# Task prompt:
Copy out the full set of records. Keep every word the same.

# The records:

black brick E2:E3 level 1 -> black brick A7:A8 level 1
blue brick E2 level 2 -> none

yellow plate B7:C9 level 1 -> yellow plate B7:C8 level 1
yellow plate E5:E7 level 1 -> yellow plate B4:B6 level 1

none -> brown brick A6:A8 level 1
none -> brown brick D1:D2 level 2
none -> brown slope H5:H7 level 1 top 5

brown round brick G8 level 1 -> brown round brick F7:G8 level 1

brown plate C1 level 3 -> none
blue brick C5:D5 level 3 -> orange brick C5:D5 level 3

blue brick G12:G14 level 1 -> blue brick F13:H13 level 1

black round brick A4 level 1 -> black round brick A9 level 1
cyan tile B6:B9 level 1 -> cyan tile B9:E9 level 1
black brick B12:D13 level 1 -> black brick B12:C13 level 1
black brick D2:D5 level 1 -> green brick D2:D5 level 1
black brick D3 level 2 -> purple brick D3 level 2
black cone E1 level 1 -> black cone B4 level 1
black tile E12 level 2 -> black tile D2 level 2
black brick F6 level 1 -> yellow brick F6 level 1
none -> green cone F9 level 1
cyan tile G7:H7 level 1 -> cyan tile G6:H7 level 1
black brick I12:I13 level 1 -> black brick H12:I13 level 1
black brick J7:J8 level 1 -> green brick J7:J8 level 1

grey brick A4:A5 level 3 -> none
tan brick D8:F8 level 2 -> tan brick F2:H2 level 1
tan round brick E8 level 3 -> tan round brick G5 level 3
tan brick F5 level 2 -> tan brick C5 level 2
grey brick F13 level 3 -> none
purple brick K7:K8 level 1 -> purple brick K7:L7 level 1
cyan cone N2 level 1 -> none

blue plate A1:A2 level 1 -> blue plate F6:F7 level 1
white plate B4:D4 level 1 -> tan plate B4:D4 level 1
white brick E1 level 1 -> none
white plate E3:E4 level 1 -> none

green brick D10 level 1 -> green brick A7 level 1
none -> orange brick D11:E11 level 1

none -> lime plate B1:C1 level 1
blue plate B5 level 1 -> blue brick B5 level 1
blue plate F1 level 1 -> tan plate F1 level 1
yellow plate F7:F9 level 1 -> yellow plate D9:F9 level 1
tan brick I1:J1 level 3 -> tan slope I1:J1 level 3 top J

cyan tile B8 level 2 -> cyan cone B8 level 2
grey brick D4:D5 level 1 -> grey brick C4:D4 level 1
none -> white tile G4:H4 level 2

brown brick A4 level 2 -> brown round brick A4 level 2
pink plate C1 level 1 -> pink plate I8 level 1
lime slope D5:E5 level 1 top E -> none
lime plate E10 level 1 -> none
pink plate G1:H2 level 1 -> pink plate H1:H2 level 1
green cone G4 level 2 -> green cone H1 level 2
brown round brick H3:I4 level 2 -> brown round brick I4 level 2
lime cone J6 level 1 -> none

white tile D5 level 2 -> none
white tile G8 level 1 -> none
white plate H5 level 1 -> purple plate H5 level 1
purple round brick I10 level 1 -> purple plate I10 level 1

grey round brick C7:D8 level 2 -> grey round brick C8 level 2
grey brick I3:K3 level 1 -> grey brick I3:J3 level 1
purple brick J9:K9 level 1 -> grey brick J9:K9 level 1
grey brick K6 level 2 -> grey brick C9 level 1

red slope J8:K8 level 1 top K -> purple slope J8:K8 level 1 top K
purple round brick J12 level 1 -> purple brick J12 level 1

# Response area:
black brick E2:E3 level 1 -> black brick A7:A8 level 1
blue brick E2 level 2 -> none

yellow plate B7:C9 level 1 -> yellow plate B7:C8 level 1
yellow plate E5:E7 level 1 -> yellow plate B4:B6 level 1

none -> brown brick A6:A8 level 1
none -> brown brick D1:D2 level 2
none -> brown slope H5:H7 level 1 top 5

brown round brick G8 level 1 -> brown round brick F7:G8 level 1

brown plate C1 level 3 -> none
blue brick C5:D5 level 3 -> orange brick C5:D5 level 3

blue brick G12:G14 level 1 -> blue brick F13:H13 level 1

black round brick A4 level 1 -> black round brick A9 level 1
cyan tile B6:B9 level 1 -> cyan tile B9:E9 level 1
black brick B12:D13 level 1 -> black brick B12:C13 level 1
black brick D2:D5 level 1 -> green brick D2:D5 level 1
black brick D3 level 2 -> purple brick D3 level 2
black cone E1 level 1 -> black cone B4 level 1
black tile E12 level 2 -> black tile D2 level 2
black brick F6 level 1 -> yellow brick F6 level 1
none -> green cone F9 level 1
cyan tile G7:H7 level 1 -> cyan tile G6:H7 level 1
black brick I12:I13 level 1 -> black brick H12:I13 level 1
black brick J7:J8 level 1 -> green brick J7:J8 level 1

grey brick A4:A5 level 3 -> none
tan brick D8:F8 level 2 -> tan brick F2:H2 level 1
tan round brick E8 level 3 -> tan round brick G5 level 3
tan brick F5 level 2 -> tan brick C5 level 2
grey brick F13 level 3 -> none
purple brick K7:K8 level 1 -> purple brick K7:L7 level 1
cyan cone N2 level 1 -> none

blue plate A1:A2 level 1 -> blue plate F6:F7 level 1
white plate B4:D4 level 1 -> tan plate B4:D4 level 1
white brick E1 level 1 -> none
white plate E3:E4 level 1 -> none

green brick D10 level 1 -> green brick A7 level 1
none -> orange brick D11:E11 level 1

none -> lime plate B1:C1 level 1
blue plate B5 level 1 -> blue brick B5 level 1
blue plate F1 level 1 -> tan plate F1 level 1
yellow plate F7:F9 level 1 -> yellow plate D9:F9 level 1
tan brick I1:J1 level 3 -> tan slope I1:J1 level 3 top J

cyan tile B8 level 2 -> cyan cone B8 level 2
grey brick D4:D5 level 1 -> grey brick C4:D4 level 1
none -> white tile G4:H4 level 2

brown brick A4 level 2 -> brown round brick A4 level 2
pink plate C1 level 1 -> pink plate I8 level 1
lime slope D5:E5 level 1 top E -> none
lime plate E10 level 1 -> none
pink plate G1:H2 level 1 -> pink plate H1:H2 level 1
green cone G4 level 2 -> green cone H1 level 2
brown round brick H3:I4 level 2 -> brown round brick I4 level 2
lime cone J6 level 1 -> none

white tile D5 level 2 -> none
white tile G8 level 1 -> none
white plate H5 level 1 -> purple plate H5 level 1
purple round brick I10 level 1 -> purple plate I10 level 1

grey round brick C7:D8 level 2 -> grey round brick C8 level 2
grey brick I3:K3 level 1 -> grey brick I3:J3 level 1
purple brick J9:K9 level 1 -> grey brick J9:K9 level 1
grey brick K6 level 2 -> grey brick C9 level 1

red slope J8:K8 level 1 top K -> purple slope J8:K8 level 1 top K
purple round brick J12 level 1 -> purple brick J12 level 1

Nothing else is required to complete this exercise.